- **YOUR GOAL**
Return, from the lines below, each one that includes the word "none".

START RECORD EXTRACTS

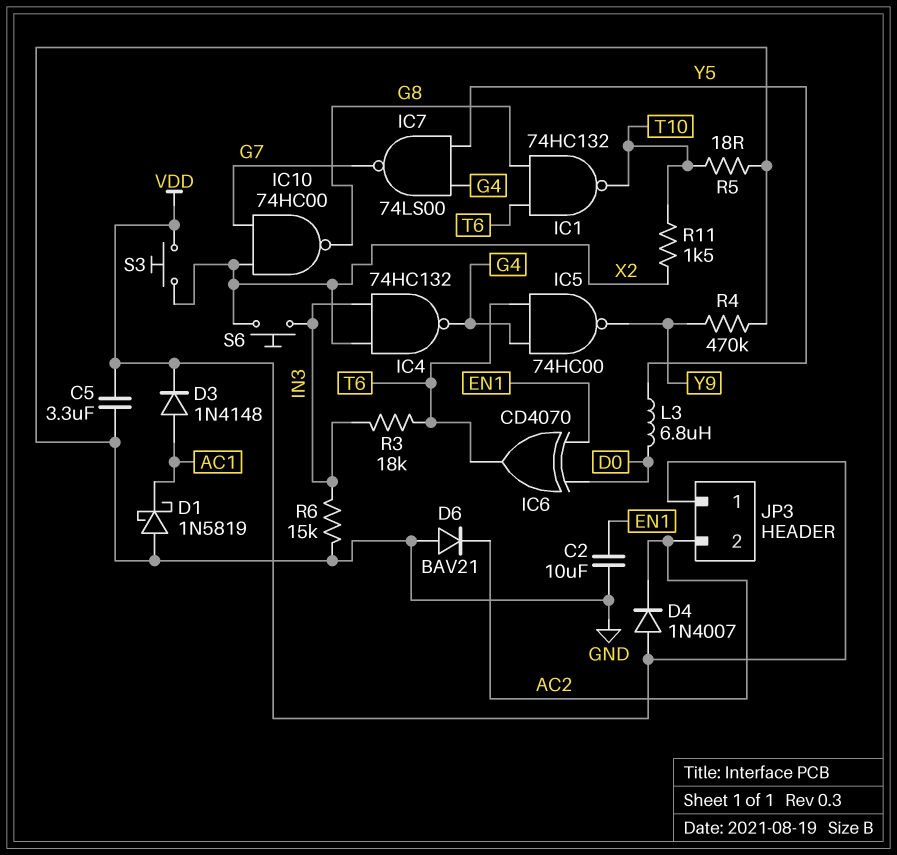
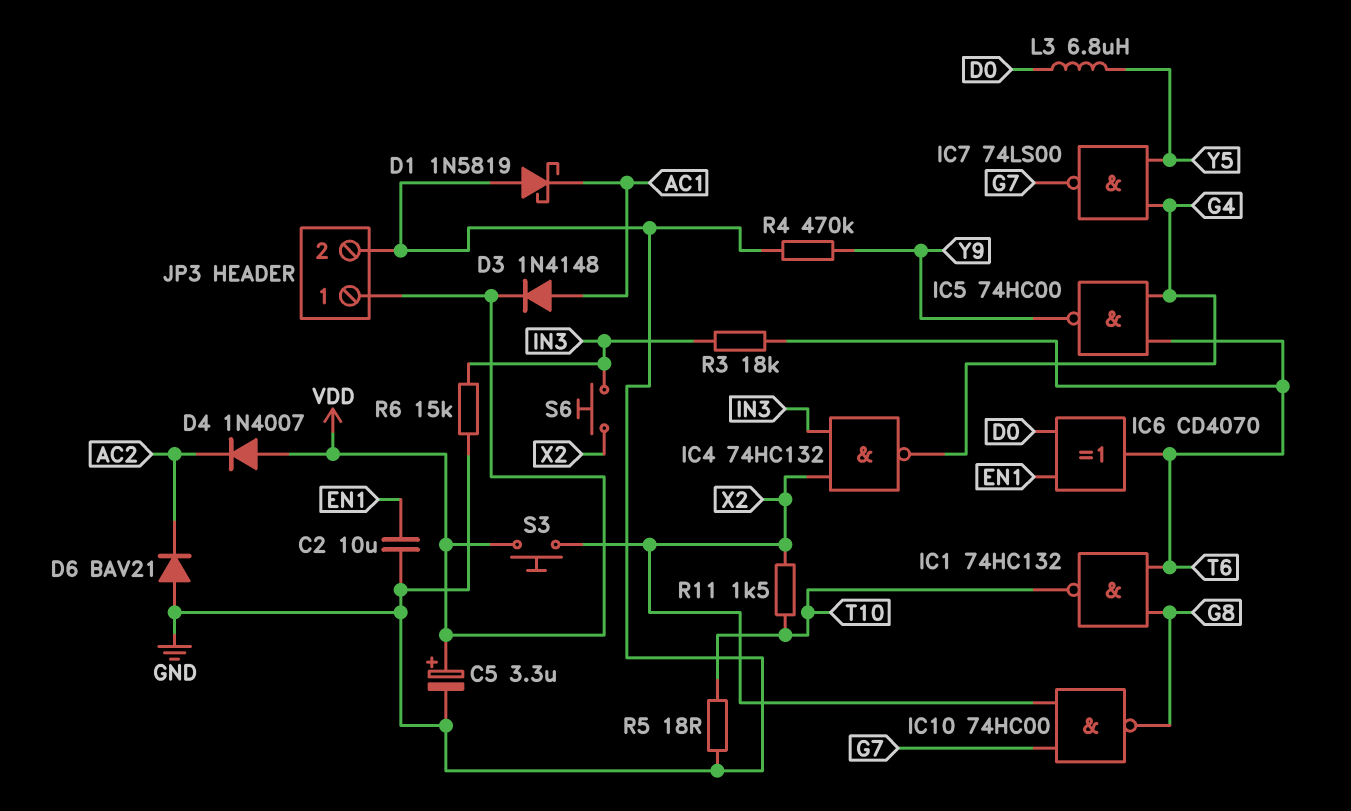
C5: 3.3uF (GND, VDD) -> 3.3uF (plus VDD, minus GND)
JP3 pin 2: AC2 -> GND

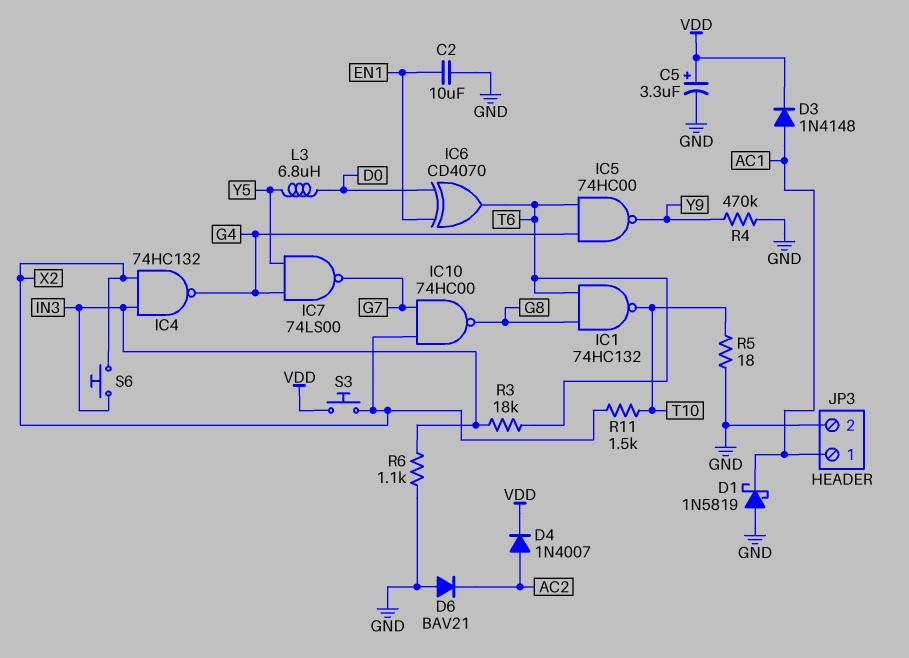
D4: diode 1N4007 (A VDD, K AC2) -> diode 1N4007 (A AC2, K VDD)
JP3 pin 1: VDD -> AC1
R6: 15k (GND, IN3) -> 1.1k (GND, IN3)

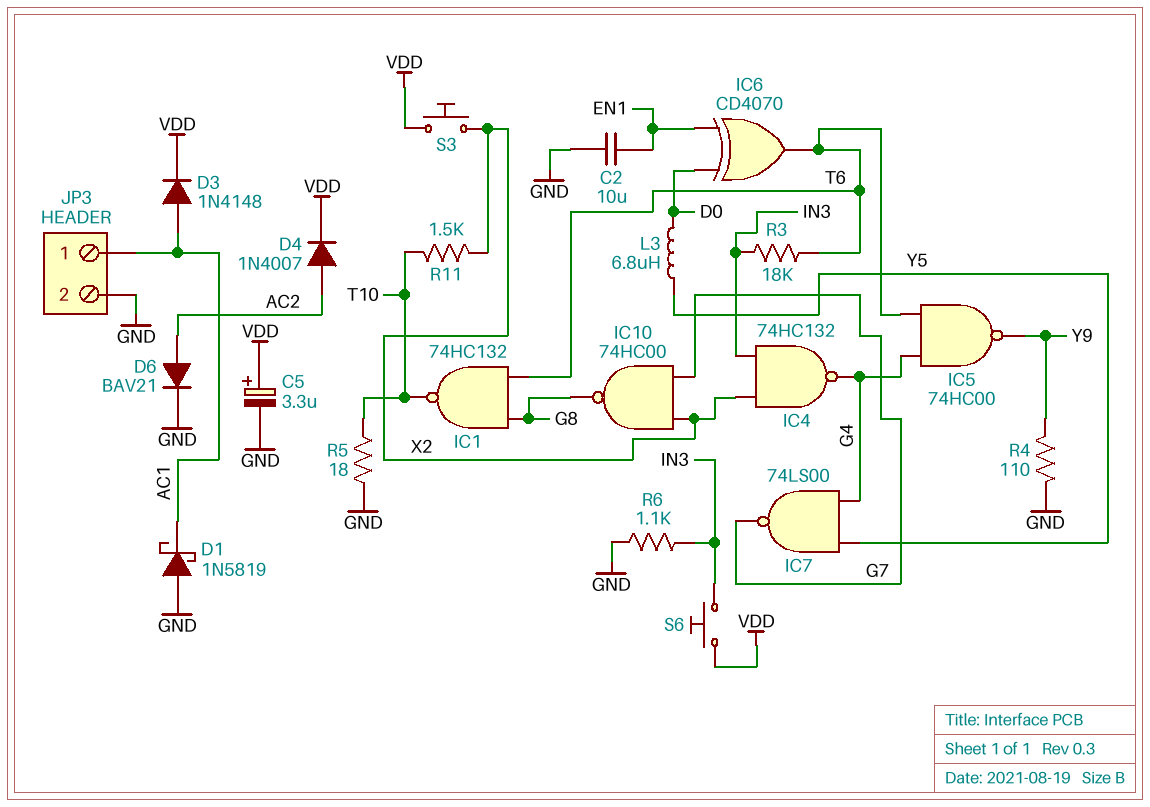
D6: diode BAV21 (A GND, K AC2) -> diode BAV21 (A AC2, K GND)
R4: 470k (GND, Y9) -> 110 (GND, Y9)
S6: button (IN3, X2) -> button (IN3, VDD)

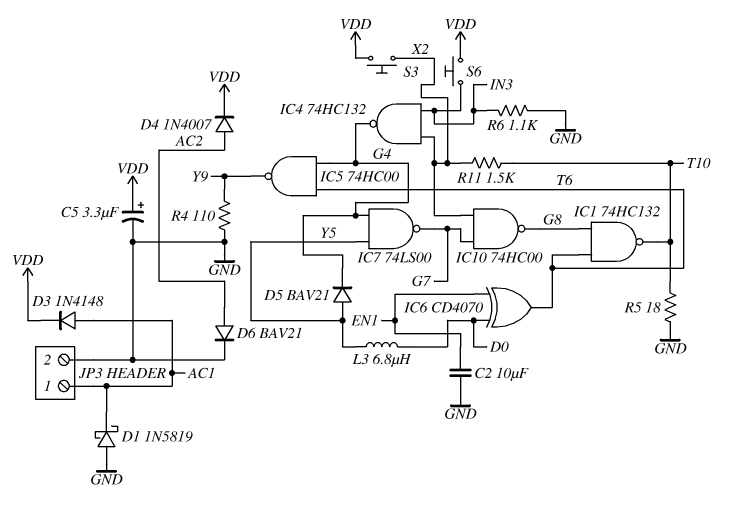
D5: none -> diode BAV21 (A Y5, K G4)
R3: 18k (IN3, T6) -> none

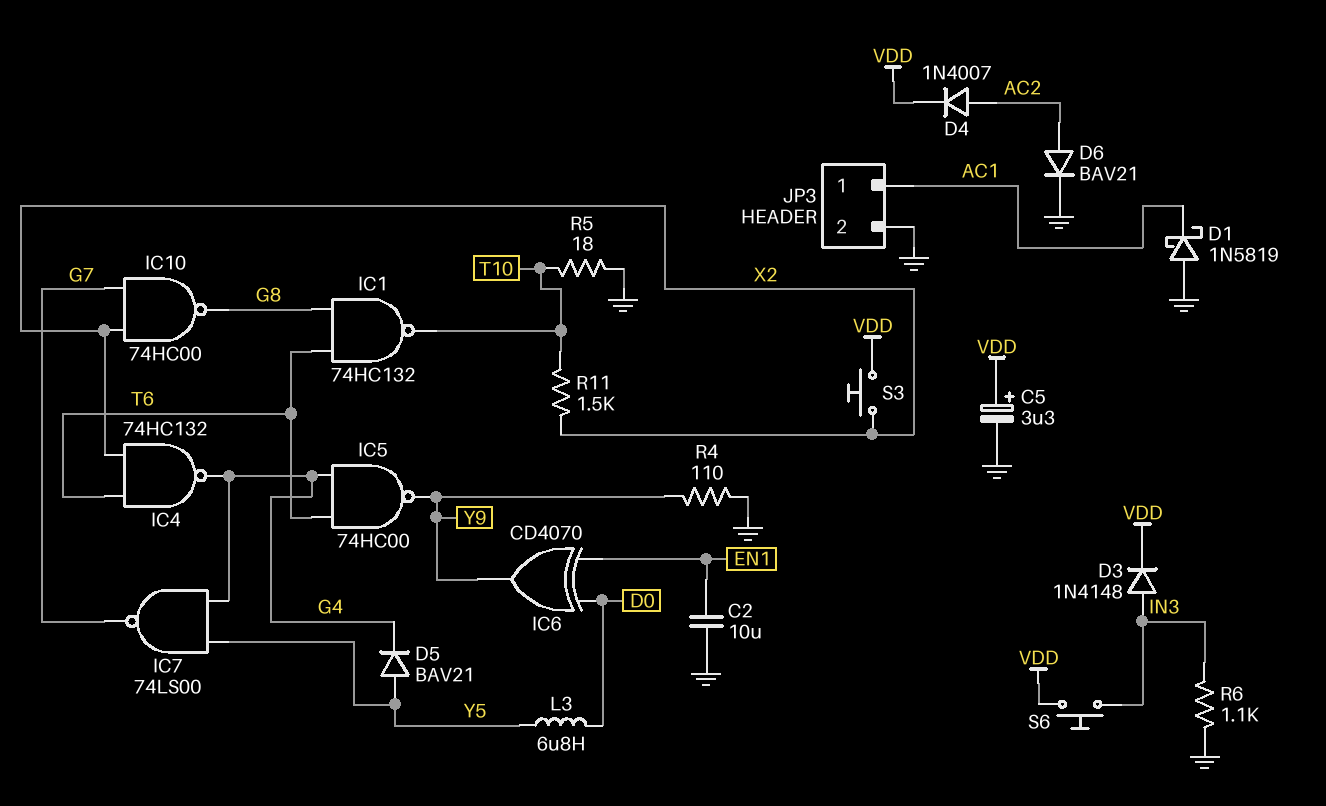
D3: diode 1N4148 (A AC1, K VDD) -> diode 1N4148 (A IN3, K VDD)
IC4: NAND 74HC132 (in IN3, in X2, out G4) -> NAND 74HC132 (in T6, in X2, out G4)
IC6: XOR CD4070 (in D0, in EN1, out T6) -> XOR CD4070 (in D0, in EN1, out Y9)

END RECORD EXTRACTS

- **OUTPUT OF THE TASK**
D5: none -> diode BAV21 (A Y5, K G4)
R3: 18k (IN3, T6) -> none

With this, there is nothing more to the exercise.